Required action: Of the entries below, return exactly those lines that fall between the one containing "U17: OR 74HC32" and the one containing "D205: diode BAV21", the two end lines included.

Revision tracking records:
-*-*-

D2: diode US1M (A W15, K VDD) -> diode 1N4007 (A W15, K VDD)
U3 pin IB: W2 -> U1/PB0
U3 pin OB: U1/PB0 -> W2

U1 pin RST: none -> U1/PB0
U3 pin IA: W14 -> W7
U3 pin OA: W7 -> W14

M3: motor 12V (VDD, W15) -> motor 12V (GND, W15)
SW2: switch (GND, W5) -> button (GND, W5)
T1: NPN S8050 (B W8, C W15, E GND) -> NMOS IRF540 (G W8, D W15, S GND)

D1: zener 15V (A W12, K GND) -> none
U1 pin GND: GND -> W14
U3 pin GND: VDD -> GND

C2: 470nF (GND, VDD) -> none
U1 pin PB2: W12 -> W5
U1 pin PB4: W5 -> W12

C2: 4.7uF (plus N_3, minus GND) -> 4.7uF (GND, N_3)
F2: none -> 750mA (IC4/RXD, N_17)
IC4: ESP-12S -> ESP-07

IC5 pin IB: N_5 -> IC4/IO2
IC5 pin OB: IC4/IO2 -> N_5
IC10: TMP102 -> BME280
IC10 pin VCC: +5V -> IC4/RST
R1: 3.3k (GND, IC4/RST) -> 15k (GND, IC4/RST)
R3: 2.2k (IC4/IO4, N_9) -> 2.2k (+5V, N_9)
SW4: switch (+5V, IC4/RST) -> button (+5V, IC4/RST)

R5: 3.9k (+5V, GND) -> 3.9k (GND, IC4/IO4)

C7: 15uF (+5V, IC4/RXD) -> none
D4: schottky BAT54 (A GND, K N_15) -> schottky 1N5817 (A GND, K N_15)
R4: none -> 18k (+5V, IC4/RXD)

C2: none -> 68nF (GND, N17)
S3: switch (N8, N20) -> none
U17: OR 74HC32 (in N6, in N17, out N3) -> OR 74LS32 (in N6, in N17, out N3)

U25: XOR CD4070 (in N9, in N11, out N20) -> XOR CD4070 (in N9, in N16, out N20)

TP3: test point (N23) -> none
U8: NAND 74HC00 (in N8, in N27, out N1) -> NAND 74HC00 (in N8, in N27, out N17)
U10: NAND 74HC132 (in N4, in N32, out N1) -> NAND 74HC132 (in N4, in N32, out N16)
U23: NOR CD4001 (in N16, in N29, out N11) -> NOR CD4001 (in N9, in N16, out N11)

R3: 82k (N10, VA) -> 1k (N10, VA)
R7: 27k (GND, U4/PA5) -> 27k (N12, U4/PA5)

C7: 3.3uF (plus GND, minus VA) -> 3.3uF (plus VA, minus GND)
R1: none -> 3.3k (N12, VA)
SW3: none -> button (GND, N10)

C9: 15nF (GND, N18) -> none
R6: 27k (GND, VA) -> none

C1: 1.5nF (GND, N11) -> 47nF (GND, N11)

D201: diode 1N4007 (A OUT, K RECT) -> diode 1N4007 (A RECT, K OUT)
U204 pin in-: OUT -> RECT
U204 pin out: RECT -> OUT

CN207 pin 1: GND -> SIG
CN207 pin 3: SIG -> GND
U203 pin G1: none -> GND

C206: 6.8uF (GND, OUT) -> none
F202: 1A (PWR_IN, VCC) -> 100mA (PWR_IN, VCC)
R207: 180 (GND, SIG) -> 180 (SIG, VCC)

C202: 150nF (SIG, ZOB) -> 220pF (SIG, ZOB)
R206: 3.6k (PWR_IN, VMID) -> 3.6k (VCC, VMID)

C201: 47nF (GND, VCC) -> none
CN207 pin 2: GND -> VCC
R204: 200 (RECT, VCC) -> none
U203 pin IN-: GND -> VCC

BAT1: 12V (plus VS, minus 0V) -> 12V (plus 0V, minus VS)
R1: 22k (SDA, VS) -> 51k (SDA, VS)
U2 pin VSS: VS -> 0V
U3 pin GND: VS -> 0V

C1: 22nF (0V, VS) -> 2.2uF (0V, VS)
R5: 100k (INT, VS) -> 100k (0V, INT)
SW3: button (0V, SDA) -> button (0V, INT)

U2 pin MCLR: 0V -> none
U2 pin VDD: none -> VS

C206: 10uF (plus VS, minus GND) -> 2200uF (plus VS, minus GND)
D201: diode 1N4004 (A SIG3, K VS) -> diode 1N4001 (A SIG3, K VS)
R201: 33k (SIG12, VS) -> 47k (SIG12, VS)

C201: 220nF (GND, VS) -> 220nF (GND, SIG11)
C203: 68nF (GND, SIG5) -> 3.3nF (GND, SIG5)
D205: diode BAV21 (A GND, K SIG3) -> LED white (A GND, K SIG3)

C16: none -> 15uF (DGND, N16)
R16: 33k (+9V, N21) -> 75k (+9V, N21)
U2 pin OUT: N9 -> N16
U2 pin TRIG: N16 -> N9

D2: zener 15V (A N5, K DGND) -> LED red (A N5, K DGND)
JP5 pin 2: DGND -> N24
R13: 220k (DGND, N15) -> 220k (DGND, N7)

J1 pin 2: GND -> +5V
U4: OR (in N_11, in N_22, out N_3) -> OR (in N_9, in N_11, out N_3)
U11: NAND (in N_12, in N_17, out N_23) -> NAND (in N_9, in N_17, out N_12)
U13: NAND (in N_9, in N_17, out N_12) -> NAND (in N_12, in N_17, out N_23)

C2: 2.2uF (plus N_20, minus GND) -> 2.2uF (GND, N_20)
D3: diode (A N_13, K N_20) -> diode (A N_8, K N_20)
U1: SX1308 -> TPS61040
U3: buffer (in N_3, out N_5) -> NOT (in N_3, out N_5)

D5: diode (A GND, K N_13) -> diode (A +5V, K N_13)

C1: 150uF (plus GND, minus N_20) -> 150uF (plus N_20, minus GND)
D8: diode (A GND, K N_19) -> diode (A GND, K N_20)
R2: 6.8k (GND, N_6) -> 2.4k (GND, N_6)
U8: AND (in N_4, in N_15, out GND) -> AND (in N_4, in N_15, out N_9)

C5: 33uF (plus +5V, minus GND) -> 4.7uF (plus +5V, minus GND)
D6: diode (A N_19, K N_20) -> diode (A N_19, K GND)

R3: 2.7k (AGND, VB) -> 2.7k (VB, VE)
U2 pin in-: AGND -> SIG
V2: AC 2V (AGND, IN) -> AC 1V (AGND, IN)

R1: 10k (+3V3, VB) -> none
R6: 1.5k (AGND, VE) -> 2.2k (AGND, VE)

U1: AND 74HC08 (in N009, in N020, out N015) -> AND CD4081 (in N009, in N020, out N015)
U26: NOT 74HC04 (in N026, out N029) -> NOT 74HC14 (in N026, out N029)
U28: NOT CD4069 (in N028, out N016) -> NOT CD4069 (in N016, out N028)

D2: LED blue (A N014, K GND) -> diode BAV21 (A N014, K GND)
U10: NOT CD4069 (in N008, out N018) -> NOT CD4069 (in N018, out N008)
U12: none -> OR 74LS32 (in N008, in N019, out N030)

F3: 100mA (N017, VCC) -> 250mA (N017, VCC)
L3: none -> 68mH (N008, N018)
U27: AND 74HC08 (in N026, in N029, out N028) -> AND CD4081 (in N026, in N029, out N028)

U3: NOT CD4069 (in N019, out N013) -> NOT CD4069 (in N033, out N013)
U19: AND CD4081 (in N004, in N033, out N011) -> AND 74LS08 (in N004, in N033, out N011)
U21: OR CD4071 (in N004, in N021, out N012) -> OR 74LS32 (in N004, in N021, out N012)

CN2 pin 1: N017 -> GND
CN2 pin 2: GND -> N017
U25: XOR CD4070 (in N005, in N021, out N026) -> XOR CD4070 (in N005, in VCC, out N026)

-*-*-

Response:
U17: OR 74HC32 (in N6, in N17, out N3) -> OR 74LS32 (in N6, in N17, out N3)

U25: XOR CD4070 (in N9, in N11, out N20) -> XOR CD4070 (in N9, in N16, out N20)

TP3: test point (N23) -> none
U8: NAND 74HC00 (in N8, in N27, out N1) -> NAND 74HC00 (in N8, in N27, out N17)
U10: NAND 74HC132 (in N4, in N32, out N1) -> NAND 74HC132 (in N4, in N32, out N16)
U23: NOR CD4001 (in N16, in N29, out N11) -> NOR CD4001 (in N9, in N16, out N11)

R3: 82k (N10, VA) -> 1k (N10, VA)
R7: 27k (GND, U4/PA5) -> 27k (N12, U4/PA5)

C7: 3.3uF (plus GND, minus VA) -> 3.3uF (plus VA, minus GND)
R1: none -> 3.3k (N12, VA)
SW3: none -> button (GND, N10)

C9: 15nF (GND, N18) -> none
R6: 27k (GND, VA) -> none

C1: 1.5nF (GND, N11) -> 47nF (GND, N11)

D201: diode 1N4007 (A OUT, K RECT) -> diode 1N4007 (A RECT, K OUT)
U204 pin in-: OUT -> RECT
U204 pin out: RECT -> OUT

CN207 pin 1: GND -> SIG
CN207 pin 3: SIG -> GND
U203 pin G1: none -> GND

C206: 6.8uF (GND, OUT) -> none
F202: 1A (PWR_IN, VCC) -> 100mA (PWR_IN, VCC)
R207: 180 (GND, SIG) -> 180 (SIG, VCC)

C202: 150nF (SIG, ZOB) -> 220pF (SIG, ZOB)
R206: 3.6k (PWR_IN, VMID) -> 3.6k (VCC, VMID)

C201: 47nF (GND, VCC) -> none
CN207 pin 2: GND -> VCC
R204: 200 (RECT, VCC) -> none
U203 pin IN-: GND -> VCC

BAT1: 12V (plus VS, minus 0V) -> 12V (plus 0V, minus VS)
R1: 22k (SDA, VS) -> 51k (SDA, VS)
U2 pin VSS: VS -> 0V
U3 pin GND: VS -> 0V

C1: 22nF (0V, VS) -> 2.2uF (0V, VS)
R5: 100k (INT, VS) -> 100k (0V, INT)
SW3: button (0V, SDA) -> button (0V, INT)

U2 pin MCLR: 0V -> none
U2 pin VDD: none -> VS

C206: 10uF (plus VS, minus GND) -> 2200uF (plus VS, minus GND)
D201: diode 1N4004 (A SIG3, K VS) -> diode 1N4001 (A SIG3, K VS)
R201: 33k (SIG12, VS) -> 47k (SIG12, VS)

C201: 220nF (GND, VS) -> 220nF (GND, SIG11)
C203: 68nF (GND, SIG5) -> 3.3nF (GND, SIG5)
D205: diode BAV21 (A GND, K SIG3) -> LED white (A GND, K SIG3)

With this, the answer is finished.